**What to do**
Your output must match the data word for word, with every line included.

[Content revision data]
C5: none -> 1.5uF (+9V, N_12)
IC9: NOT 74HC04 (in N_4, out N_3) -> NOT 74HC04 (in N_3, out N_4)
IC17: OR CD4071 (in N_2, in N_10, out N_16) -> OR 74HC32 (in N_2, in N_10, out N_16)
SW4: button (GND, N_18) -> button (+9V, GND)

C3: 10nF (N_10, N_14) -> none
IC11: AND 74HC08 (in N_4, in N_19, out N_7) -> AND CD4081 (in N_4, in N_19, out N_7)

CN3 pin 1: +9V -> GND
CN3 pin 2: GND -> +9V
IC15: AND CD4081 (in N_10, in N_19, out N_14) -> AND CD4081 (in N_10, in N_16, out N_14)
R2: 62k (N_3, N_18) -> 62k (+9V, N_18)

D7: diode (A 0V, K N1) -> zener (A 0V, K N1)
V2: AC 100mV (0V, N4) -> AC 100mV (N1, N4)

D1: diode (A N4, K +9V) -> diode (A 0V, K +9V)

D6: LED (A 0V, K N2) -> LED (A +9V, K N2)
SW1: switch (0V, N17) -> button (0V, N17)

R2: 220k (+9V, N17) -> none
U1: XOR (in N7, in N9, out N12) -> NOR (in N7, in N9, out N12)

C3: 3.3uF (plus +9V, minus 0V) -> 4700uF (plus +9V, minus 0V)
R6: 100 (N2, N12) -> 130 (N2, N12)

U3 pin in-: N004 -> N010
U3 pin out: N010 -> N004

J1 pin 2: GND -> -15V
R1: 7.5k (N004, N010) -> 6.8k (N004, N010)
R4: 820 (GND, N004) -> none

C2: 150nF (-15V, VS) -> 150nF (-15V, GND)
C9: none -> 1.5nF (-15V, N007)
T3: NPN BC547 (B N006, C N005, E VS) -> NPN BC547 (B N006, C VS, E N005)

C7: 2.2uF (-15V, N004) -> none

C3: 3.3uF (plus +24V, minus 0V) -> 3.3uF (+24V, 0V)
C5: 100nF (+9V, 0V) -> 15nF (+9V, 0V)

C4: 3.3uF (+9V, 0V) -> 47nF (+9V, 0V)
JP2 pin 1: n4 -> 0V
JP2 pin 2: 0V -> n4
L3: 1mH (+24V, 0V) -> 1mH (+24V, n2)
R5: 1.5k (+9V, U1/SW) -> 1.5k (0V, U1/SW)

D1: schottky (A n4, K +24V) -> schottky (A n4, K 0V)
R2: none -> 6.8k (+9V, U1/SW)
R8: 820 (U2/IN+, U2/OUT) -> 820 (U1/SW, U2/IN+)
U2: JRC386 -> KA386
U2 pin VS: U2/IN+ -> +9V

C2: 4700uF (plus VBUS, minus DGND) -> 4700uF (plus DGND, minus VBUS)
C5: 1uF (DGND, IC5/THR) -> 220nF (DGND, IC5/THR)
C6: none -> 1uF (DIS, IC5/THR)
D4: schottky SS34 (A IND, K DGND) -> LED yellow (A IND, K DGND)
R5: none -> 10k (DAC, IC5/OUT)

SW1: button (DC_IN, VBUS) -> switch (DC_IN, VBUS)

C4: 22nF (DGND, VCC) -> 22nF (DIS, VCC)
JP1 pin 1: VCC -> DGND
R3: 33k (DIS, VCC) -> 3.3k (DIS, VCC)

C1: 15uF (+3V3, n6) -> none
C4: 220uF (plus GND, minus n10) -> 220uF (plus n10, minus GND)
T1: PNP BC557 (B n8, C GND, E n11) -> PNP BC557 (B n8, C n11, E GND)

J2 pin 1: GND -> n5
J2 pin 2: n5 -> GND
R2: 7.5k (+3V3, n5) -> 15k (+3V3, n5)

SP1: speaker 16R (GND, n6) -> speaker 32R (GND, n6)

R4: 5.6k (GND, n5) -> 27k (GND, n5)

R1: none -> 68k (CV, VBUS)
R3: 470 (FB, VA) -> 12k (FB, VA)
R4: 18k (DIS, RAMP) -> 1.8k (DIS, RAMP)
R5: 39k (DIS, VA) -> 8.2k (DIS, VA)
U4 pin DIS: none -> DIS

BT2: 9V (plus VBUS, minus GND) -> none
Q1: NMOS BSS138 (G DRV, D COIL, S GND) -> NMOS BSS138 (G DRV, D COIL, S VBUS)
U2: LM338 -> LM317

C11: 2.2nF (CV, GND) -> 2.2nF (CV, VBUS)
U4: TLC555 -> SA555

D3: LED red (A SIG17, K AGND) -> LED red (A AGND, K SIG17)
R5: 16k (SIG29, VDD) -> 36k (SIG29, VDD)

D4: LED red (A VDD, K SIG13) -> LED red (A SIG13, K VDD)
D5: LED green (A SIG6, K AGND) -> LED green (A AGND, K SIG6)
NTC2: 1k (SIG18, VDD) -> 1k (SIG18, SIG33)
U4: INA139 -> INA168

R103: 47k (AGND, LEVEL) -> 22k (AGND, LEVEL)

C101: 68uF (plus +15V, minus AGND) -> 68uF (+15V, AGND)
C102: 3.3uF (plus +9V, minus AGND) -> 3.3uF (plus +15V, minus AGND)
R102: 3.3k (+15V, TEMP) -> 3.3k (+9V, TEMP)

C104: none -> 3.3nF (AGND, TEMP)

**Finished exercise**
C5: none -> 1.5uF (+9V, N_12)
IC9: NOT 74HC04 (in N_4, out N_3) -> NOT 74HC04 (in N_3, out N_4)
IC17: OR CD4071 (in N_2, in N_10, out N_16) -> OR 74HC32 (in N_2, in N_10, out N_16)
SW4: button (GND, N_18) -> button (+9V, GND)

C3: 10nF (N_10, N_14) -> none
IC11: AND 74HC08 (in N_4, in N_19, out N_7) -> AND CD4081 (in N_4, in N_19, out N_7)

CN3 pin 1: +9V -> GND
CN3 pin 2: GND -> +9V
IC15: AND CD4081 (in N_10, in N_19, out N_14) -> AND CD4081 (in N_10, in N_16, out N_14)
R2: 62k (N_3, N_18) -> 62k (+9V, N_18)

D7: diode (A 0V, K N1) -> zener (A 0V, K N1)
V2: AC 100mV (0V, N4) -> AC 100mV (N1, N4)

D1: diode (A N4, K +9V) -> diode (A 0V, K +9V)

D6: LED (A 0V, K N2) -> LED (A +9V, K N2)
SW1: switch (0V, N17) -> button (0V, N17)

R2: 220k (+9V, N17) -> none
U1: XOR (in N7, in N9, out N12) -> NOR (in N7, in N9, out N12)

C3: 3.3uF (plus +9V, minus 0V) -> 4700uF (plus +9V, minus 0V)
R6: 100 (N2, N12) -> 130 (N2, N12)

U3 pin in-: N004 -> N010
U3 pin out: N010 -> N004

J1 pin 2: GND -> -15V
R1: 7.5k (N004, N010) -> 6.8k (N004, N010)
R4: 820 (GND, N004) -> none

C2: 150nF (-15V, VS) -> 150nF (-15V, GND)
C9: none -> 1.5nF (-15V, N007)
T3: NPN BC547 (B N006, C N005, E VS) -> NPN BC547 (B N006, C VS, E N005)

C7: 2.2uF (-15V, N004) -> none

C3: 3.3uF (plus +24V, minus 0V) -> 3.3uF (+24V, 0V)
C5: 100nF (+9V, 0V) -> 15nF (+9V, 0V)

C4: 3.3uF (+9V, 0V) -> 47nF (+9V, 0V)
JP2 pin 1: n4 -> 0V
JP2 pin 2: 0V -> n4
L3: 1mH (+24V, 0V) -> 1mH (+24V, n2)
R5: 1.5k (+9V, U1/SW) -> 1.5k (0V, U1/SW)

D1: schottky (A n4, K +24V) -> schottky (A n4, K 0V)
R2: none -> 6.8k (+9V, U1/SW)
R8: 820 (U2/IN+, U2/OUT) -> 820 (U1/SW, U2/IN+)
U2: JRC386 -> KA386
U2 pin VS: U2/IN+ -> +9V

C2: 4700uF (plus VBUS, minus DGND) -> 4700uF (plus DGND, minus VBUS)
C5: 1uF (DGND, IC5/THR) -> 220nF (DGND, IC5/THR)
C6: none -> 1uF (DIS, IC5/THR)
D4: schottky SS34 (A IND, K DGND) -> LED yellow (A IND, K DGND)
R5: none -> 10k (DAC, IC5/OUT)

SW1: button (DC_IN, VBUS) -> switch (DC_IN, VBUS)

C4: 22nF (DGND, VCC) -> 22nF (DIS, VCC)
JP1 pin 1: VCC -> DGND
R3: 33k (DIS, VCC) -> 3.3k (DIS, VCC)

C1: 15uF (+3V3, n6) -> none
C4: 220uF (plus GND, minus n10) -> 220uF (plus n10, minus GND)
T1: PNP BC557 (B n8, C GND, E n11) -> PNP BC557 (B n8, C n11, E GND)

J2 pin 1: GND -> n5
J2 pin 2: n5 -> GND
R2: 7.5k (+3V3, n5) -> 15k (+3V3, n5)

SP1: speaker 16R (GND, n6) -> speaker 32R (GND, n6)

R4: 5.6k (GND, n5) -> 27k (GND, n5)

R1: none -> 68k (CV, VBUS)
R3: 470 (FB, VA) -> 12k (FB, VA)
R4: 18k (DIS, RAMP) -> 1.8k (DIS, RAMP)
R5: 39k (DIS, VA) -> 8.2k (DIS, VA)
U4 pin DIS: none -> DIS

BT2: 9V (plus VBUS, minus GND) -> none
Q1: NMOS BSS138 (G DRV, D COIL, S GND) -> NMOS BSS138 (G DRV, D COIL, S VBUS)
U2: LM338 -> LM317

C11: 2.2nF (CV, GND) -> 2.2nF (CV, VBUS)
U4: TLC555 -> SA555

D3: LED red (A SIG17, K AGND) -> LED red (A AGND, K SIG17)
R5: 16k (SIG29, VDD) -> 36k (SIG29, VDD)

D4: LED red (A VDD, K SIG13) -> LED red (A SIG13, K VDD)
D5: LED green (A SIG6, K AGND) -> LED green (A AGND, K SIG6)
NTC2: 1k (SIG18, VDD) -> 1k (SIG18, SIG33)
U4: INA139 -> INA168

R103: 47k (AGND, LEVEL) -> 22k (AGND, LEVEL)

C101: 68uF (plus +15V, minus AGND) -> 68uF (+15V, AGND)
C102: 3.3uF (plus +9V, minus AGND) -> 3.3uF (plus +15V, minus AGND)
R102: 3.3k (+15V, TEMP) -> 3.3k (+9V, TEMP)

C104: none -> 3.3nF (AGND, TEMP)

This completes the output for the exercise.